*Exercise directions*
Count every line in the entries that follow where the word "none" appears, then state only the total.

*Given data*
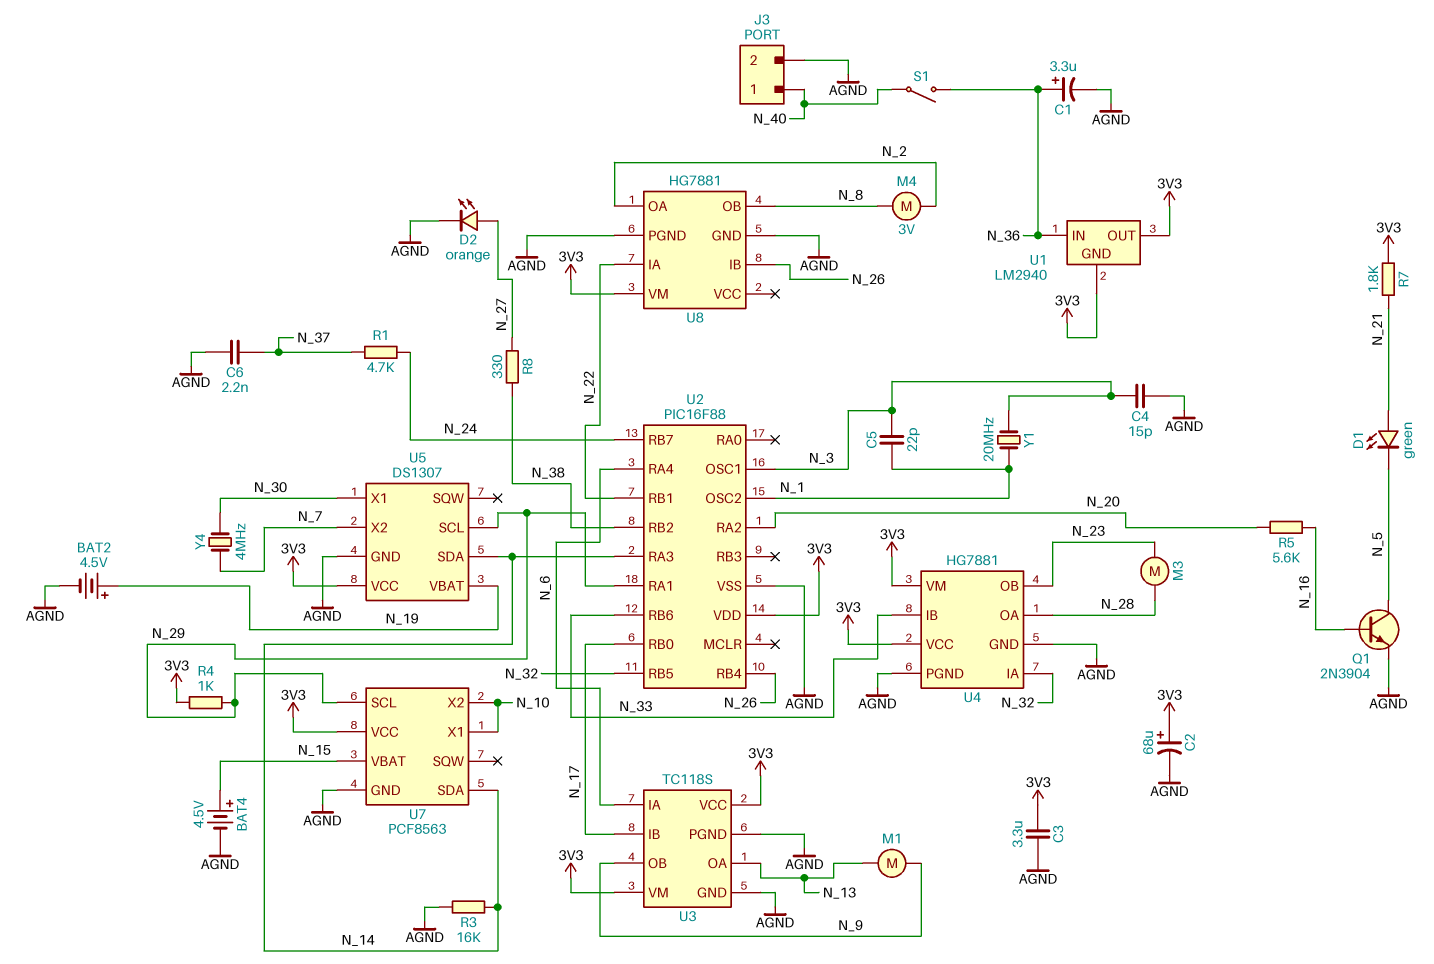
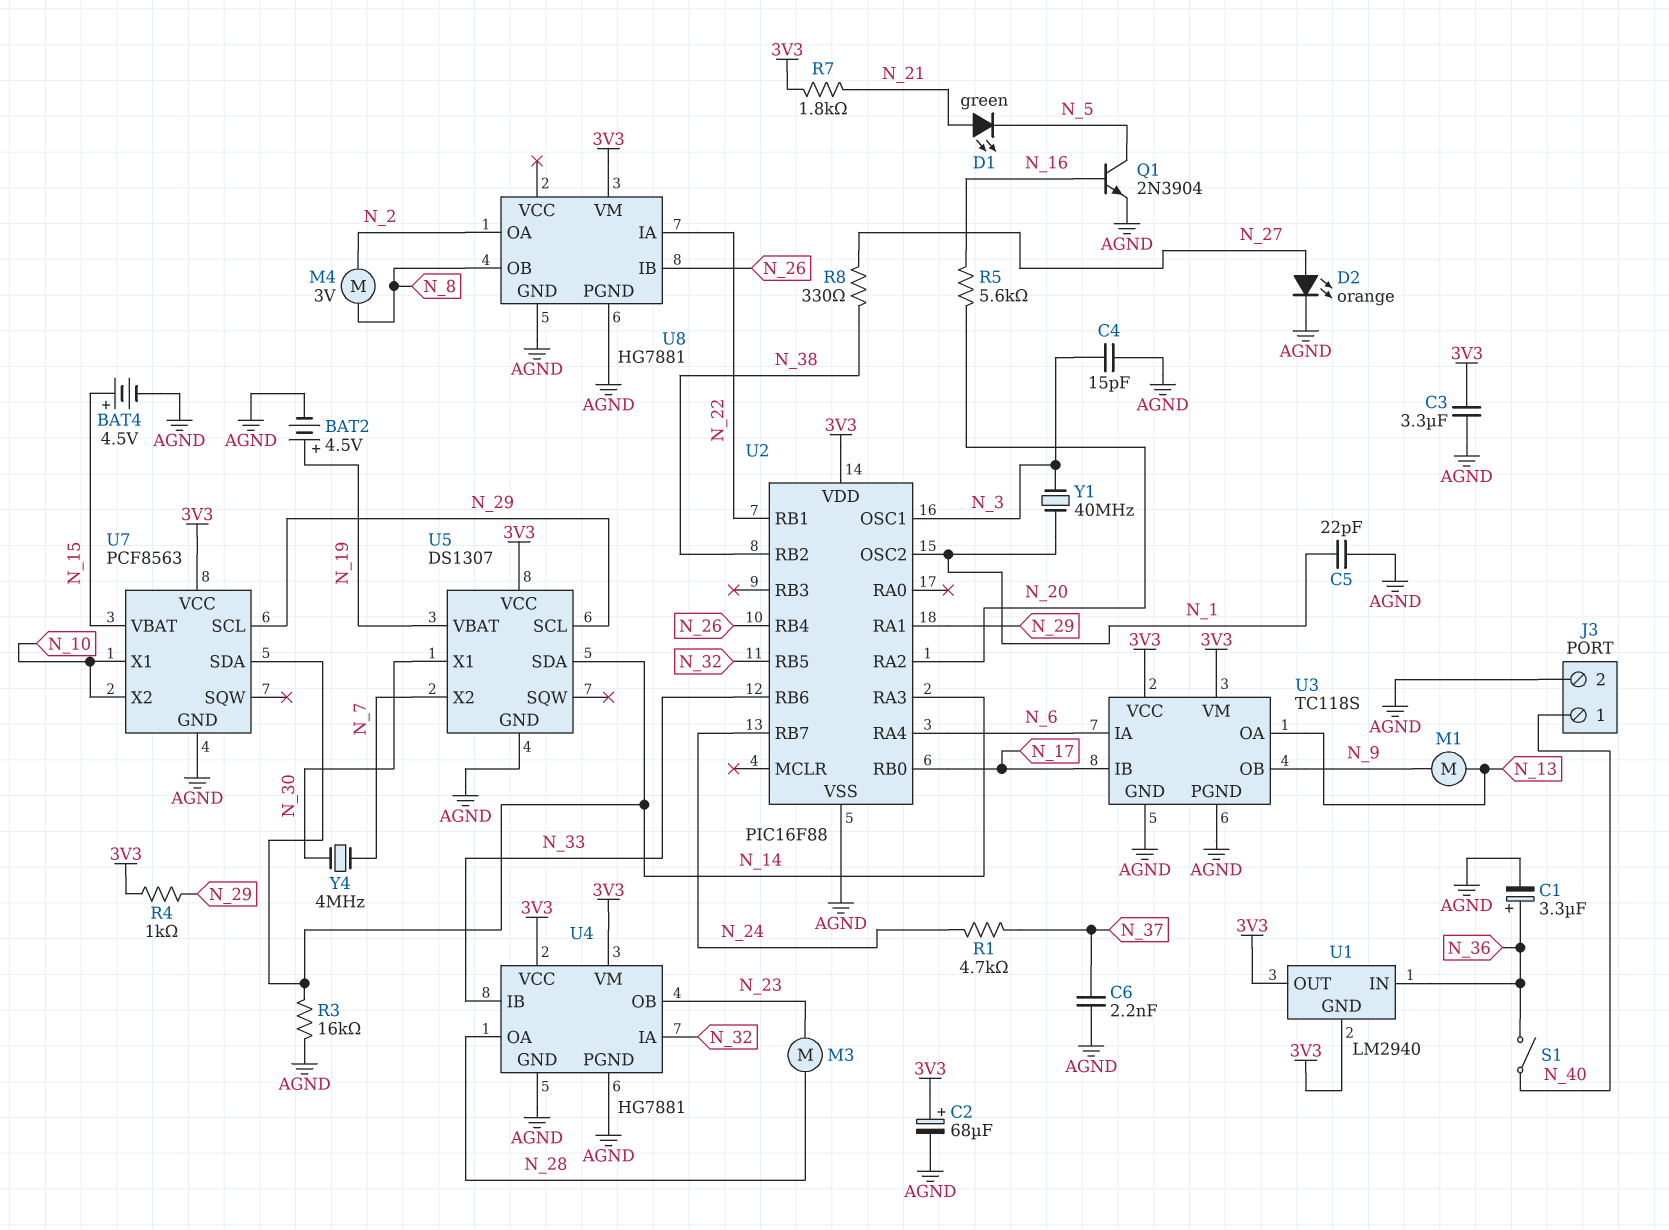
C5: 22pF (N_1, N_3) -> 22pF (AGND, N_1)
Y1: 20MHz (N_1, N_3) -> 40MHz (N_1, N_3)

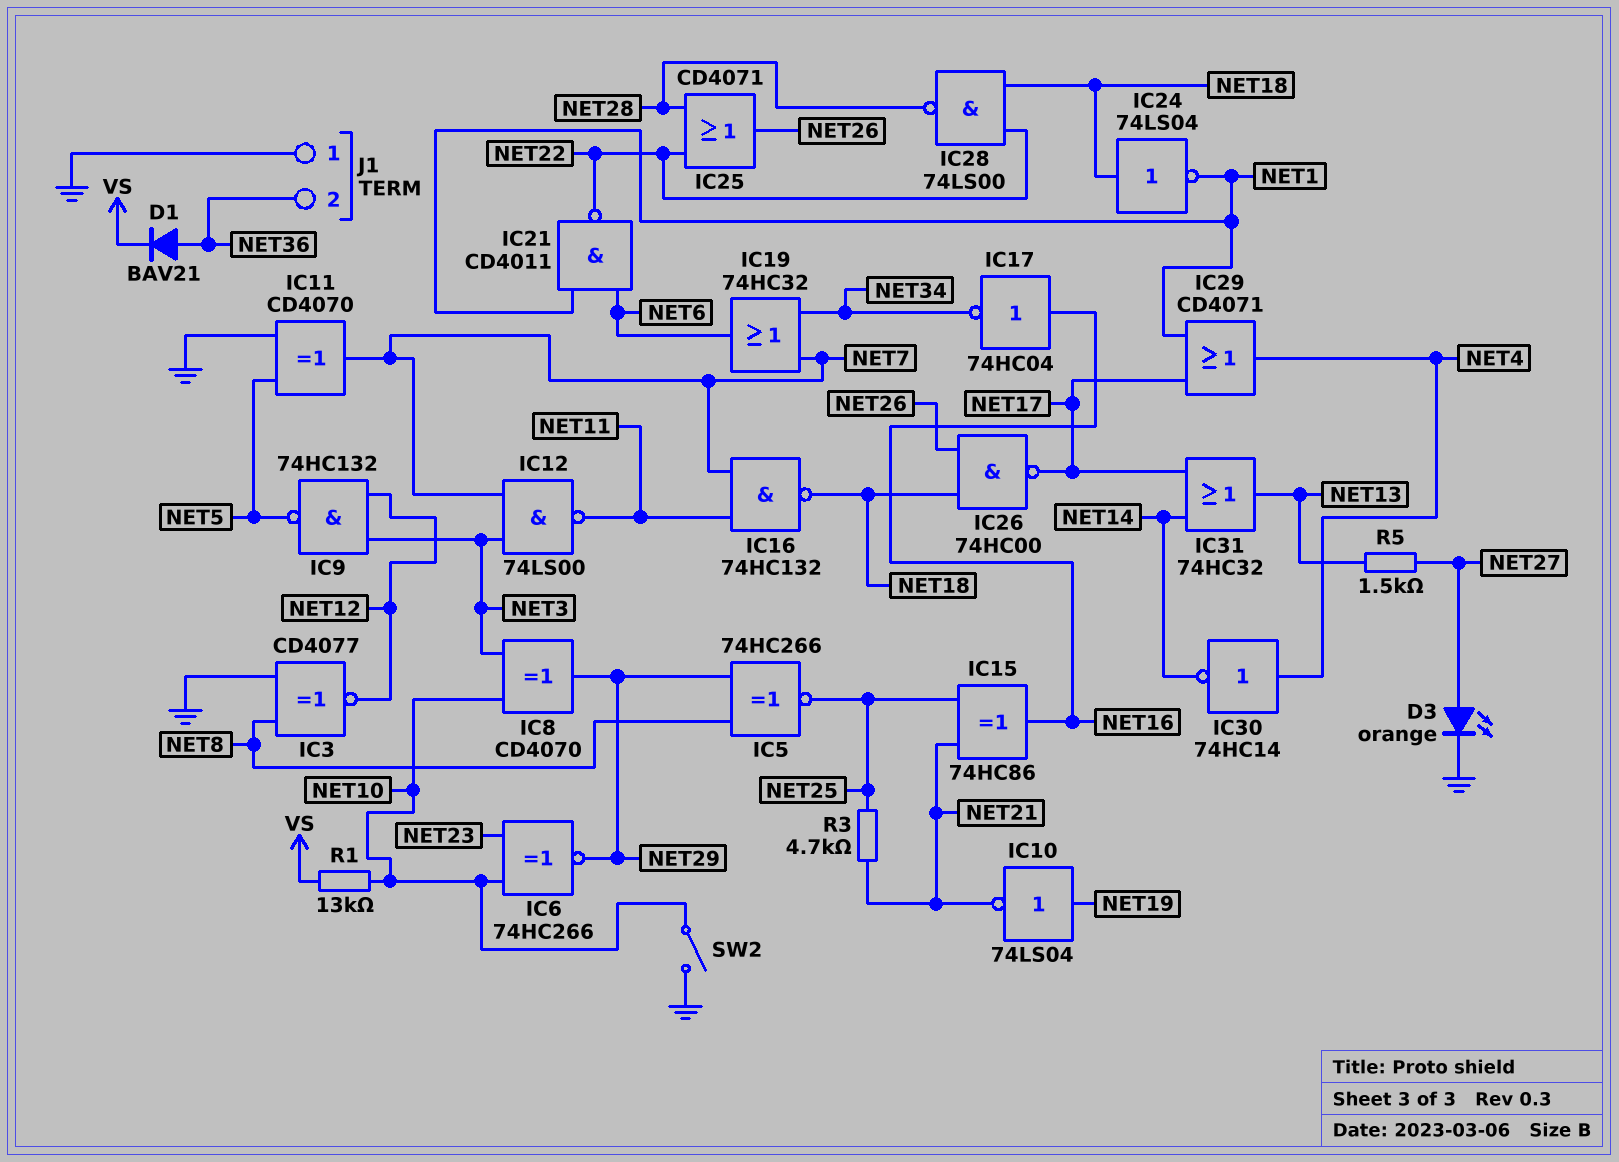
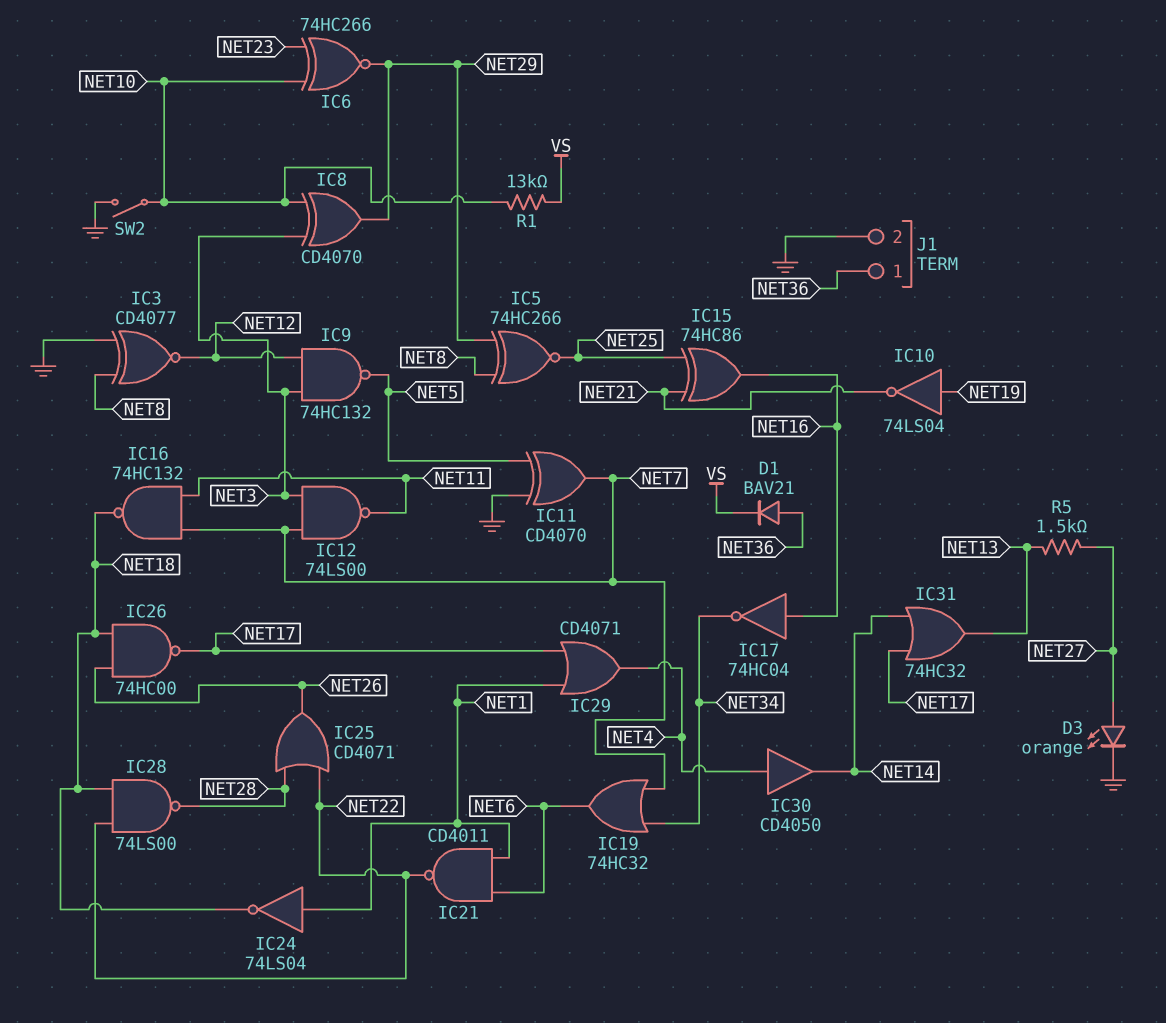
IC24: NOT 74LS04 (in NET18, out NET1) -> NOT 74LS04 (in NET1, out NET18)
IC30: NOT 74HC14 (in NET4, out NET14) -> buffer CD4050 (in NET4, out NET14)
J1 pin 1: GND -> NET36
J1 pin 2: NET36 -> GND
R3: 4.7k (NET21, NET25) -> none

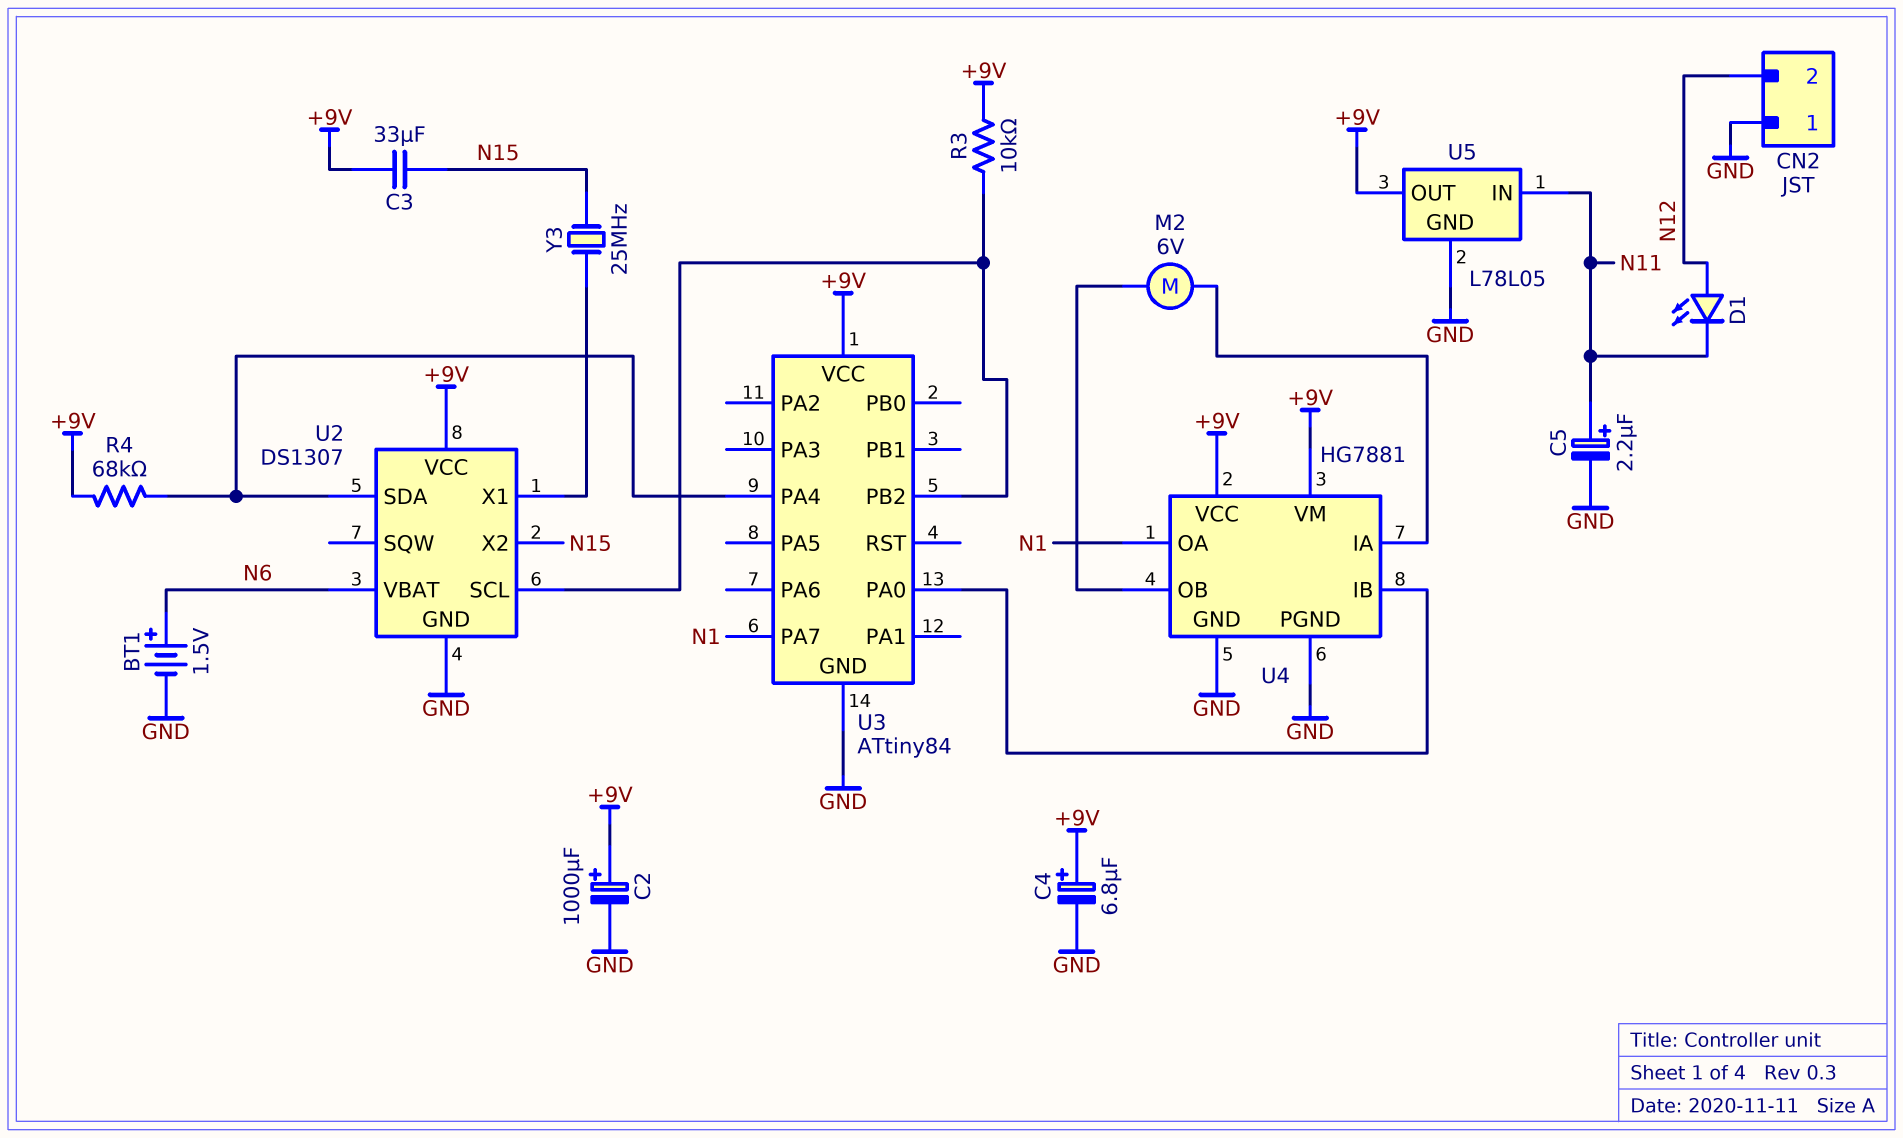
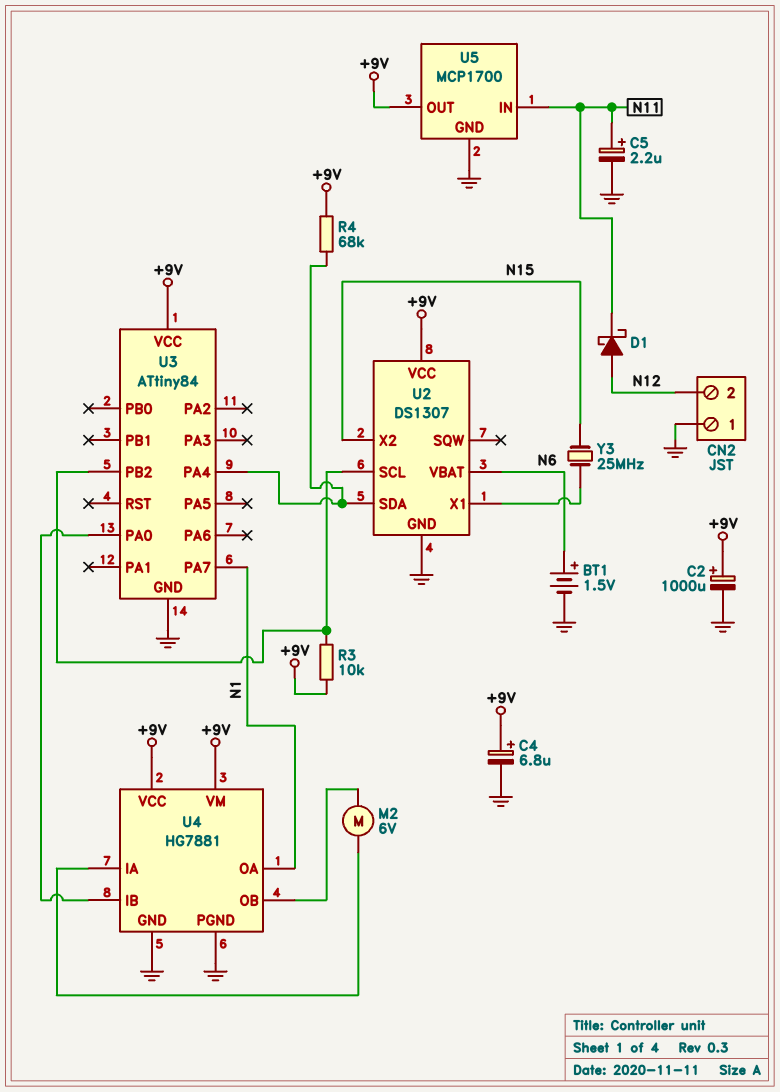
C3: 33uF (+9V, N15) -> none
D1: LED (A N12, K N11) -> schottky (A N12, K N11)
U5: L78L05 -> MCP1700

*Exercise solution*
2